Data items
*** Begin section ***
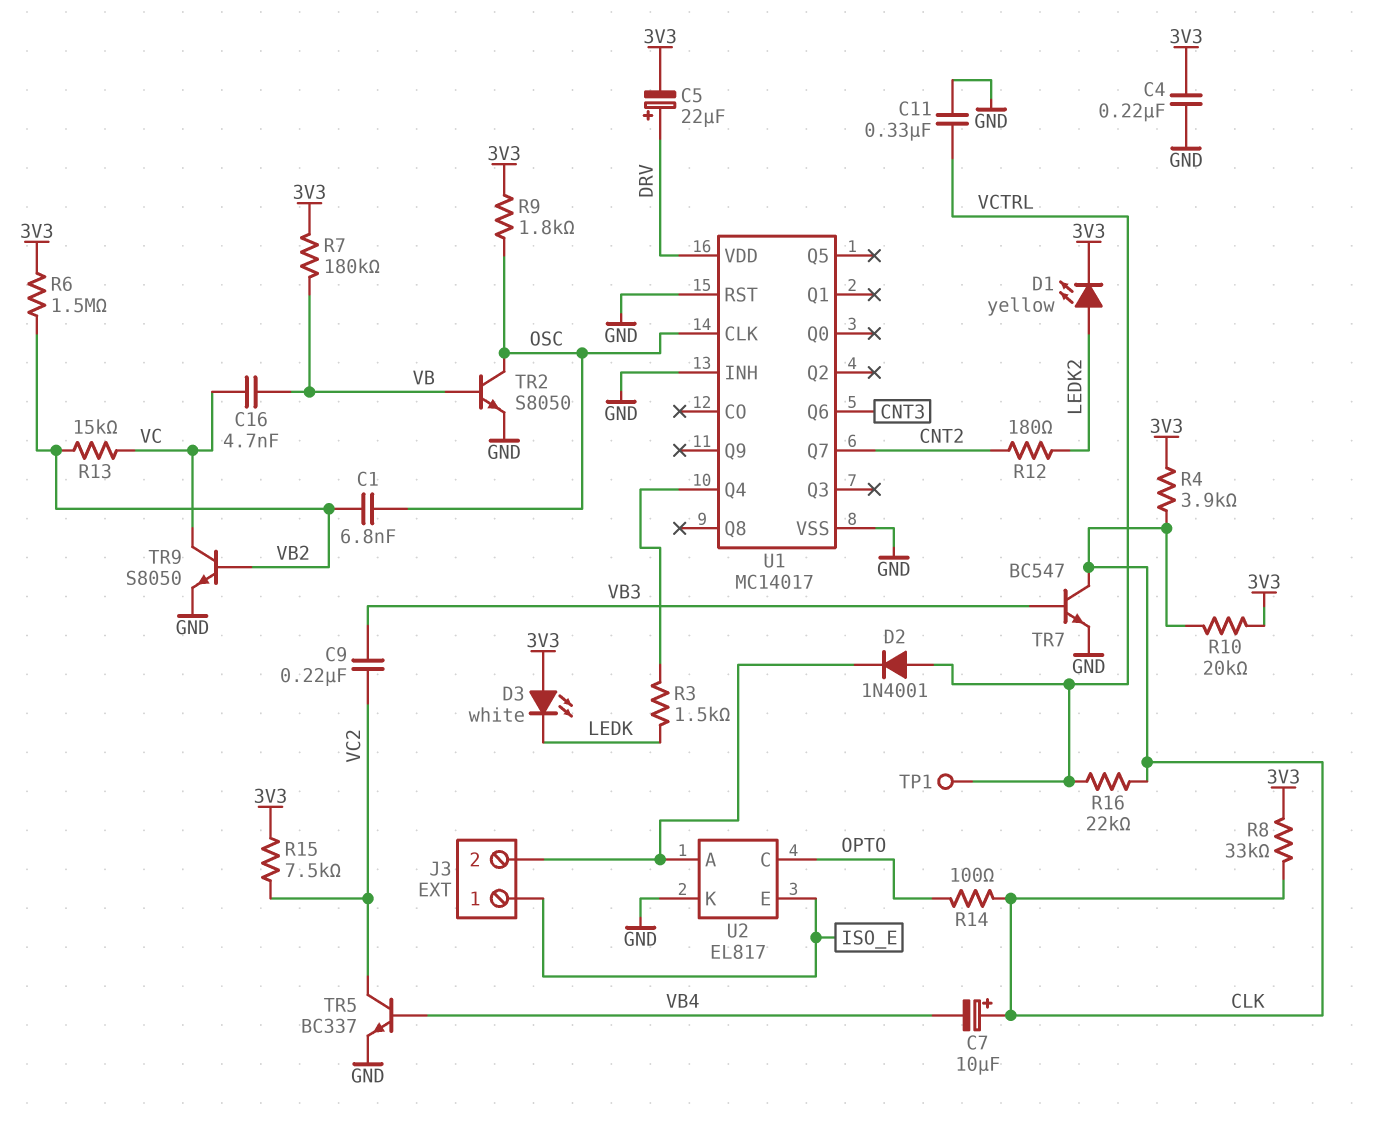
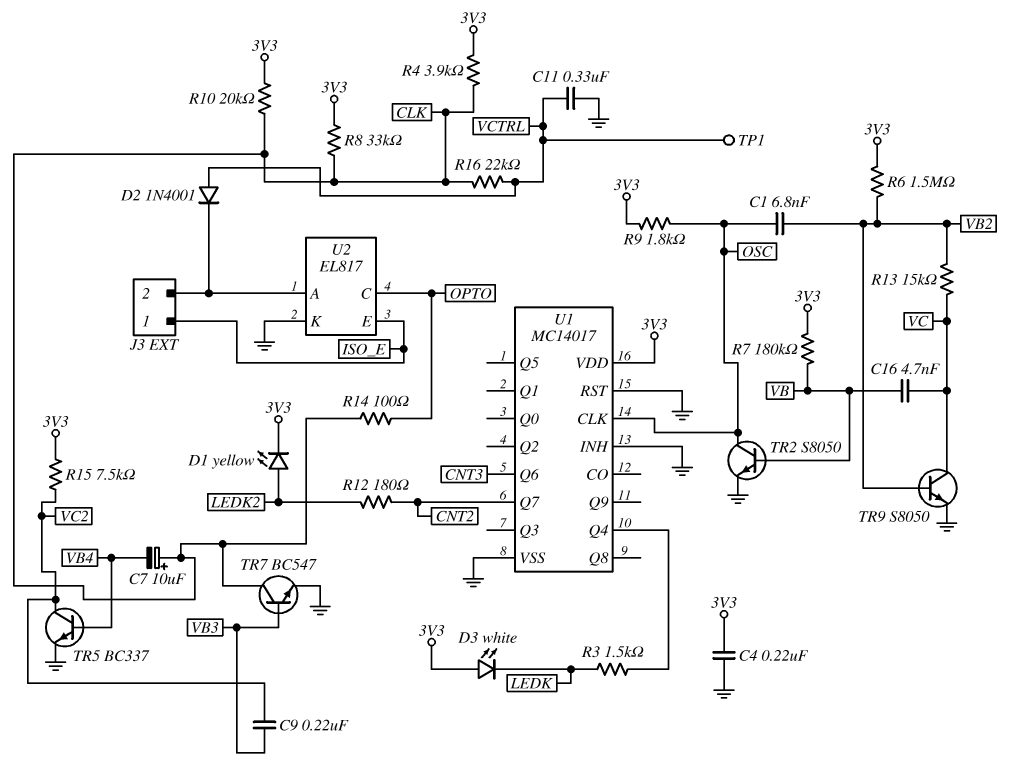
C5: 22uF (plus DRV, minus 3V3) -> none
U1 pin VDD: DRV -> 3V3

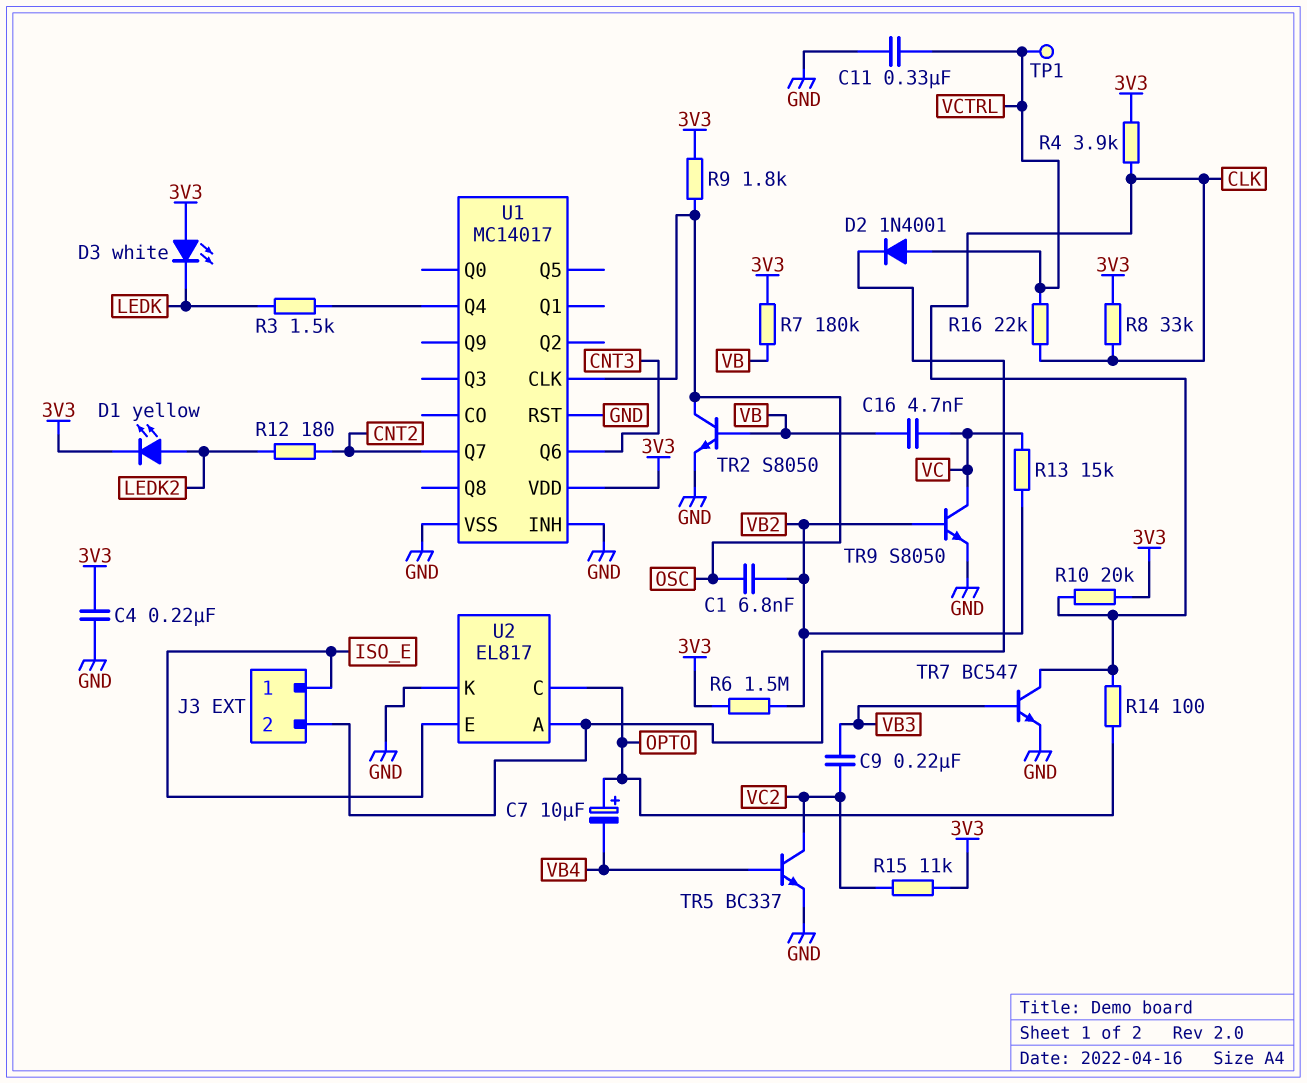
C7: 10uF (plus CLK, minus VB4) -> 10uF (plus OPTO, minus VB4)
R15: 7.5k (3V3, VC2) -> 11k (3V3, VC2)

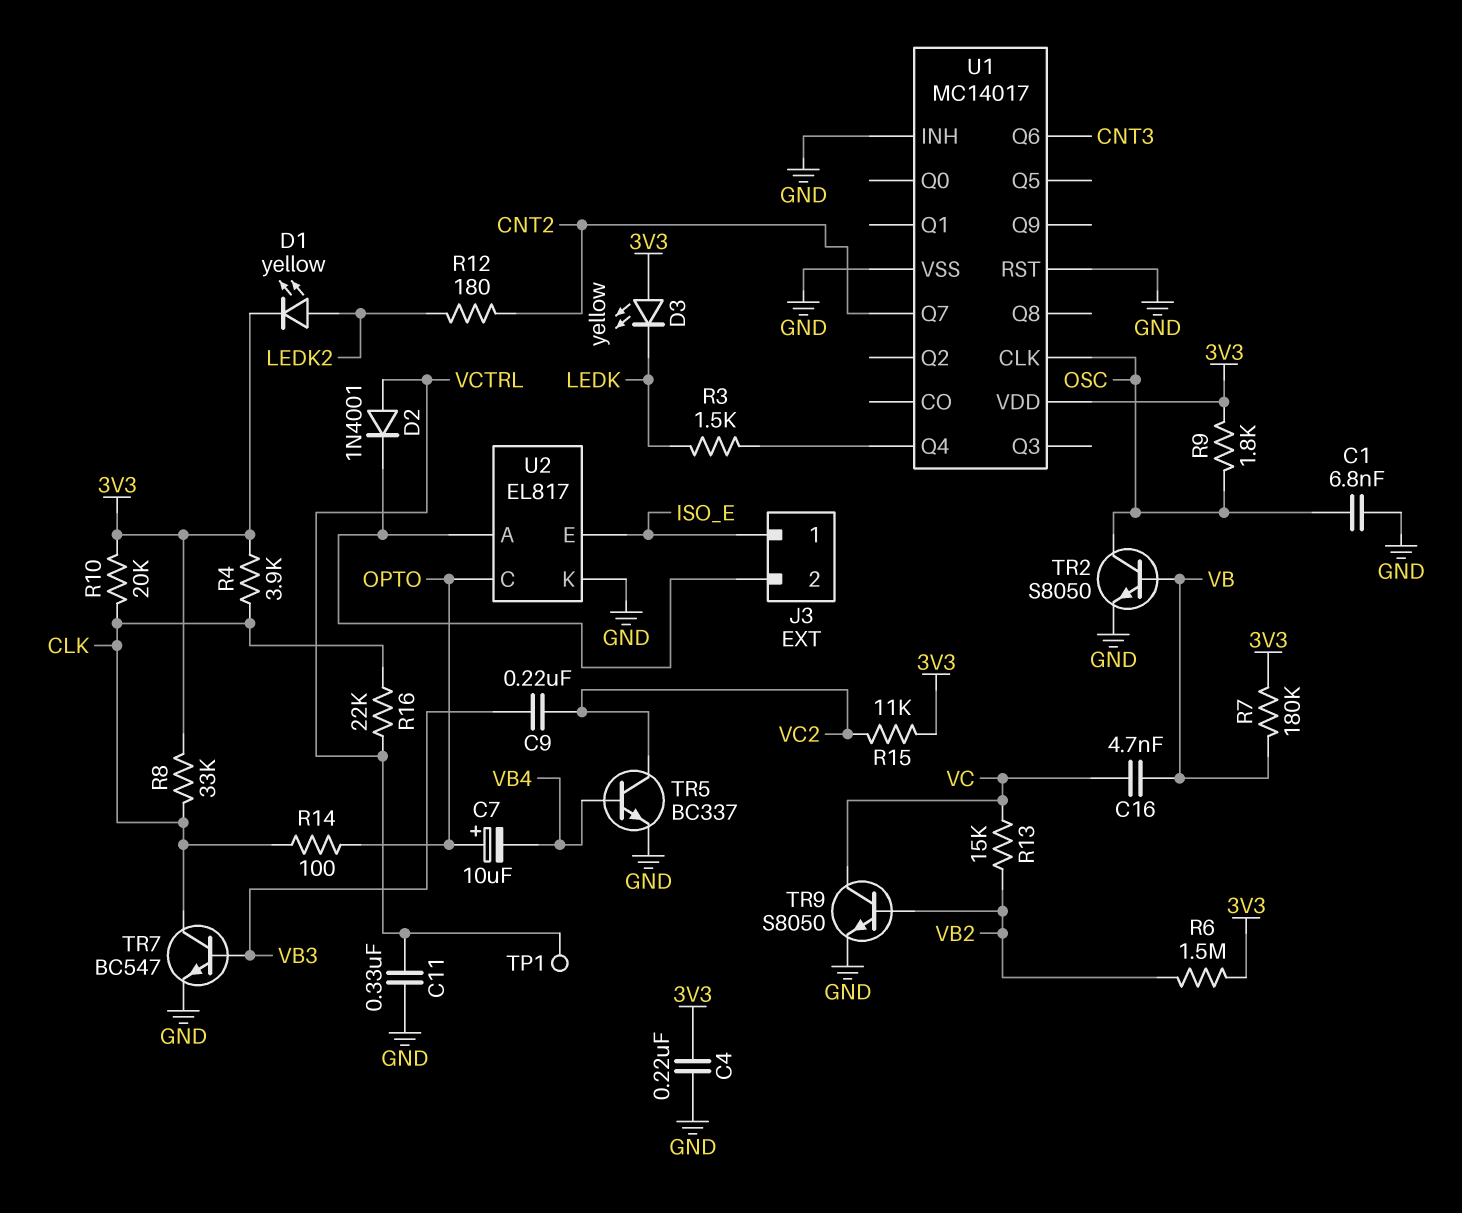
C1: 6.8nF (OSC, VB2) -> 6.8nF (GND, OSC)
D3: LED white (A 3V3, K LEDK) -> LED yellow (A 3V3, K LEDK)

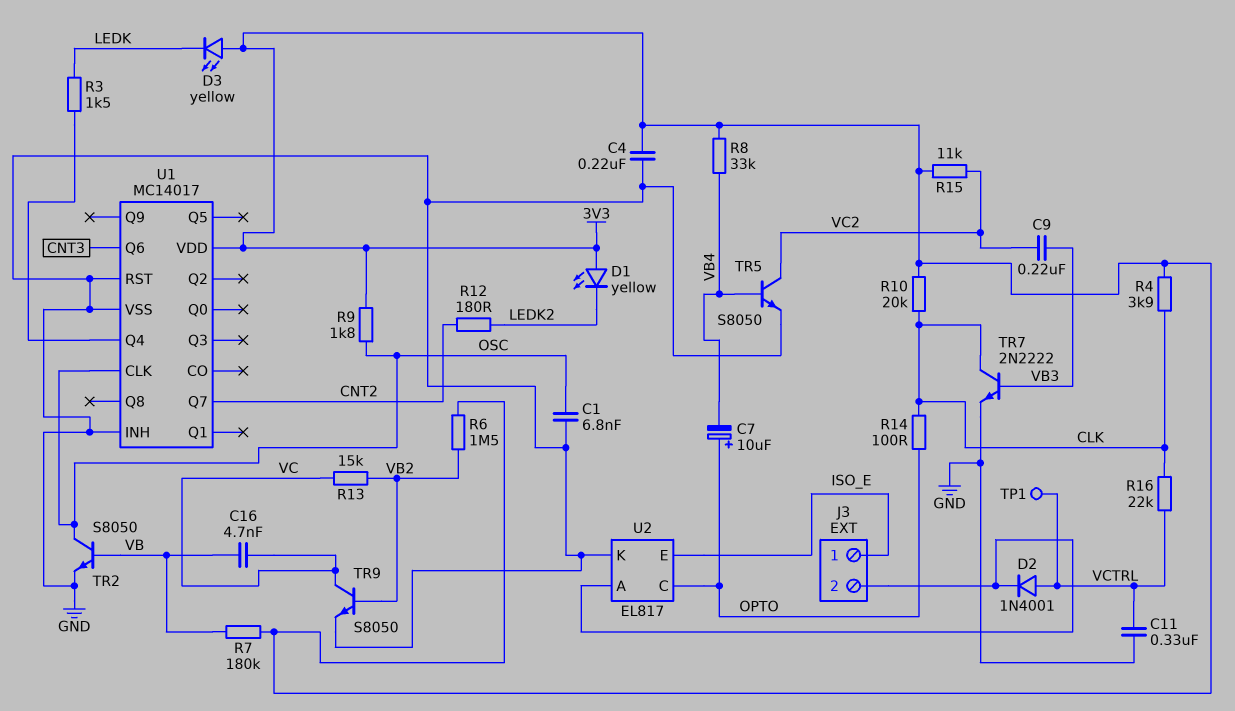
D1: LED yellow (A LEDK2, K 3V3) -> LED yellow (A 3V3, K LEDK2)
R8: 33k (3V3, CLK) -> 33k (3V3, VB4)
TR5: NPN BC337 (B VB4, C VC2, E GND) -> NPN S8050 (B VB4, C VC2, E GND)
TR7: NPN BC547 (B VB3, C CLK, E GND) -> NPN 2N2222 (B VB3, C CLK, E GND)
*** End section ***
» **Exercise**:
The data needs to be reproduced exactly, please, apart from its pictures.

» **Reply**:
C5: 22uF (plus DRV, minus 3V3) -> none
U1 pin VDD: DRV -> 3V3

C7: 10uF (plus CLK, minus VB4) -> 10uF (plus OPTO, minus VB4)
R15: 7.5k (3V3, VC2) -> 11k (3V3, VC2)

C1: 6.8nF (OSC, VB2) -> 6.8nF (GND, OSC)
D3: LED white (A 3V3, K LEDK) -> LED yellow (A 3V3, K LEDK)

D1: LED yellow (A LEDK2, K 3V3) -> LED yellow (A 3V3, K LEDK2)
R8: 33k (3V3, CLK) -> 33k (3V3, VB4)
TR5: NPN BC337 (B VB4, C VC2, E GND) -> NPN S8050 (B VB4, C VC2, E GND)
TR7: NPN BC547 (B VB3, C CLK, E GND) -> NPN 2N2222 (B VB3, C CLK, E GND)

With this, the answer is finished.